# INFORMATION PROVIDED
● ● ●
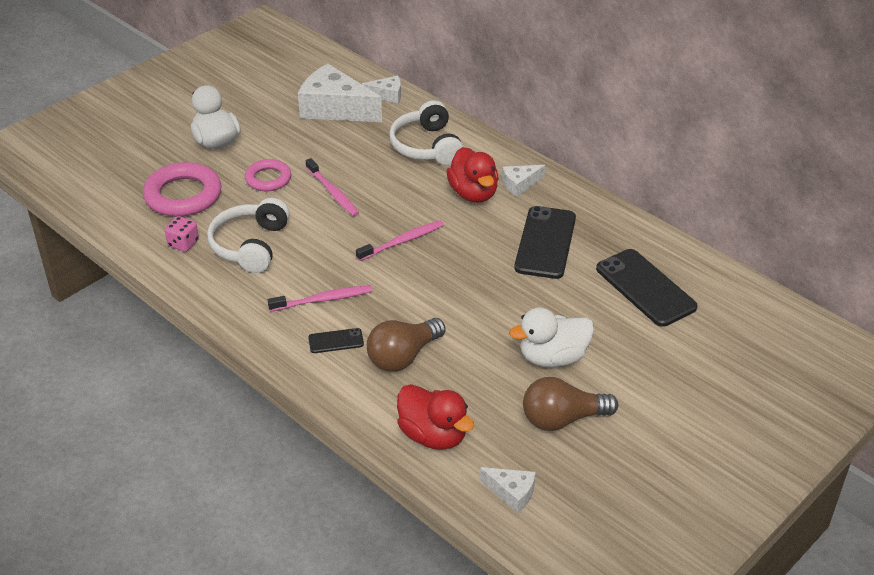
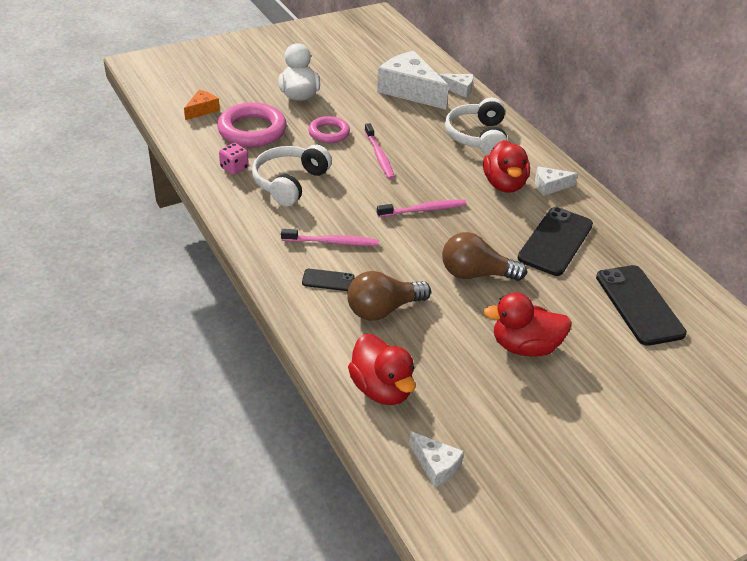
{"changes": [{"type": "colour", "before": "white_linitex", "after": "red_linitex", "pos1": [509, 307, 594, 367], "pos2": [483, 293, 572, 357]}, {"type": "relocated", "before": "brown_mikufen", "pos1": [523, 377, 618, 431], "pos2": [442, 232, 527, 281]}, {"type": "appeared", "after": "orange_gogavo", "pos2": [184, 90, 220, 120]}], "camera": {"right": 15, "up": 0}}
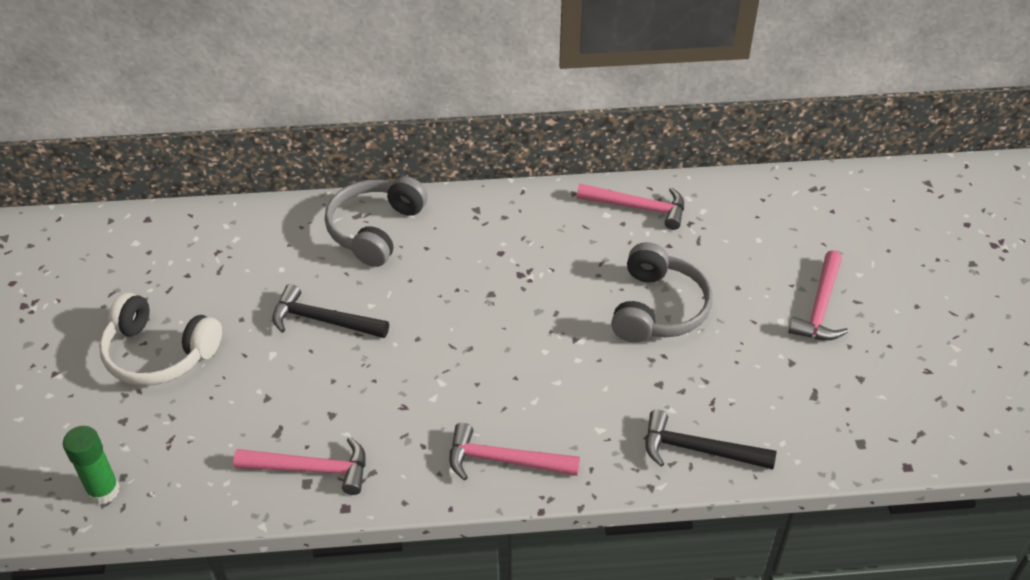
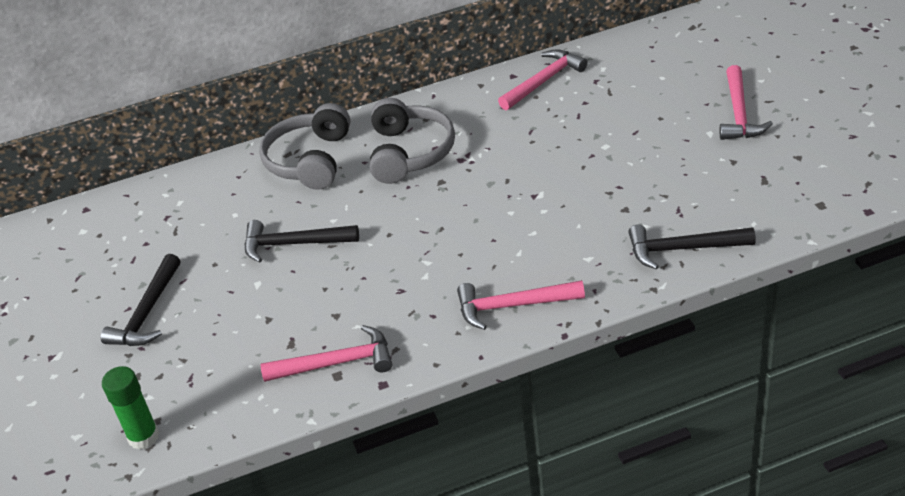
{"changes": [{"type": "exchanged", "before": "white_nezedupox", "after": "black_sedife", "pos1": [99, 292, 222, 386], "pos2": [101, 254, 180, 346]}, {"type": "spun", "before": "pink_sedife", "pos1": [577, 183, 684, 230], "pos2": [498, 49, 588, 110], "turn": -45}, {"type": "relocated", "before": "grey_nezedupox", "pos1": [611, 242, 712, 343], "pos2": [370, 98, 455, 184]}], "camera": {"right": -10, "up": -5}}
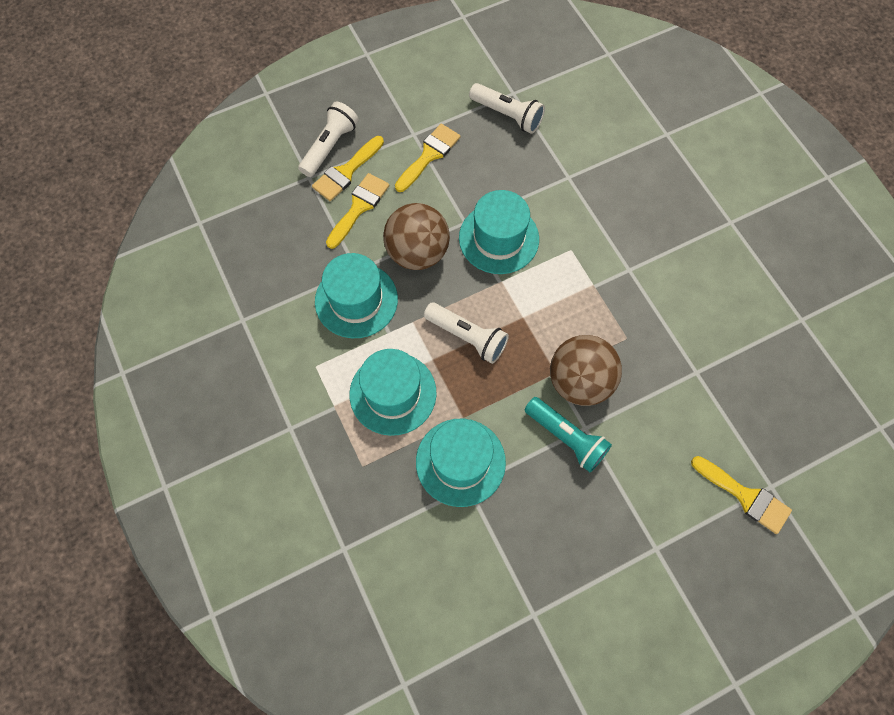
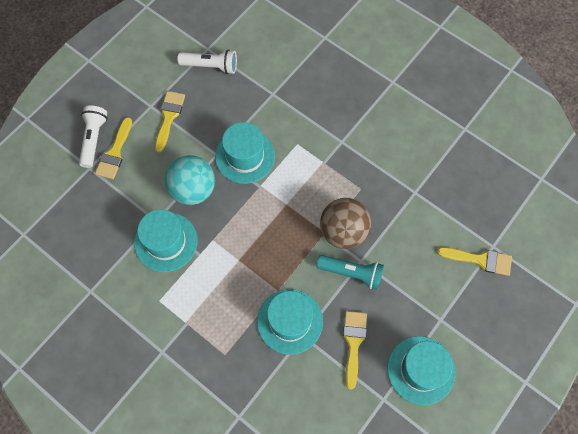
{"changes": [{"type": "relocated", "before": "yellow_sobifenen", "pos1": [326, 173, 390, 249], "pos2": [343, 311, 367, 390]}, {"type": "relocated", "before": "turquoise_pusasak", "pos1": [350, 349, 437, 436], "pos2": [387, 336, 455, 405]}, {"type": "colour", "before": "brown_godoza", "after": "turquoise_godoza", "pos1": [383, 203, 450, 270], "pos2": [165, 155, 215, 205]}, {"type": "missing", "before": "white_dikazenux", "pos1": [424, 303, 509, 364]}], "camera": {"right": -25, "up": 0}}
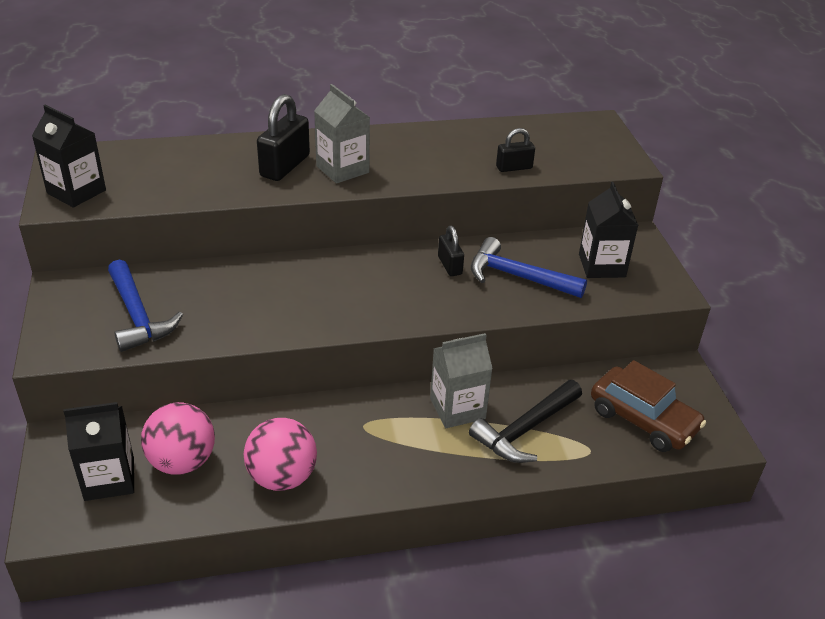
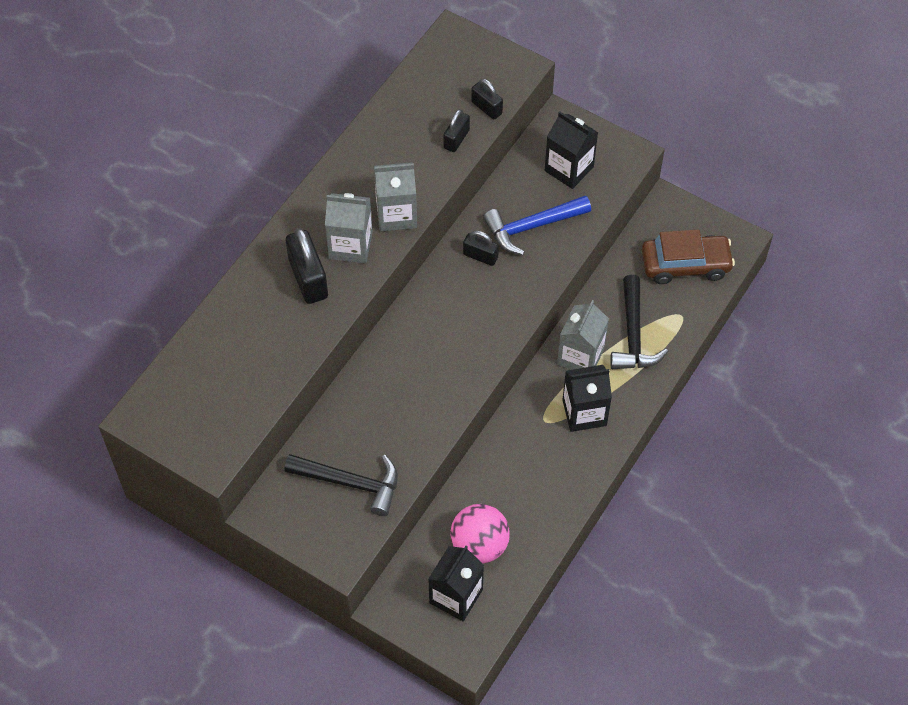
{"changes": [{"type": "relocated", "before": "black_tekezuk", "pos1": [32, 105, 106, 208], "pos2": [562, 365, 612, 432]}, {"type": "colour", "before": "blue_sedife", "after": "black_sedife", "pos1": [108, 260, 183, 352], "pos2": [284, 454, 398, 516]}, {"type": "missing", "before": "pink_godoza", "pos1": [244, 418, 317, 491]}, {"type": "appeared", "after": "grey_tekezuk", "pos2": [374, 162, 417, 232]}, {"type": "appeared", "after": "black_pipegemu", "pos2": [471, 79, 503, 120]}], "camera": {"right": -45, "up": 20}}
● ● ●
# EXERCISE INSTRUCTIONS
From the data above, copy every line where "appeared" appears.

# EXERCISE OUTPUT
{"changes": [{"type": "colour", "before": "white_linitex", "after": "red_linitex", "pos1": [509, 307, 594, 367], "pos2": [483, 293, 572, 357]}, {"type": "relocated", "before": "brown_mikufen", "pos1": [523, 377, 618, 431], "pos2": [442, 232, 527, 281]}, {"type": "appeared", "after": "orange_gogavo", "pos2": [184, 90, 220, 120]}], "camera": {"right": 15, "up": 0}}
{"changes": [{"type": "relocated", "before": "black_tekezuk", "pos1": [32, 105, 106, 208], "pos2": [562, 365, 612, 432]}, {"type": "colour", "before": "blue_sedife", "after": "black_sedife", "pos1": [108, 260, 183, 352], "pos2": [284, 454, 398, 516]}, {"type": "missing", "before": "pink_godoza", "pos1": [244, 418, 317, 491]}, {"type": "appeared", "after": "grey_tekezuk", "pos2": [374, 162, 417, 232]}, {"type": "appeared", "after": "black_pipegemu", "pos2": [471, 79, 503, 120]}], "camera": {"right": -45, "up": 20}}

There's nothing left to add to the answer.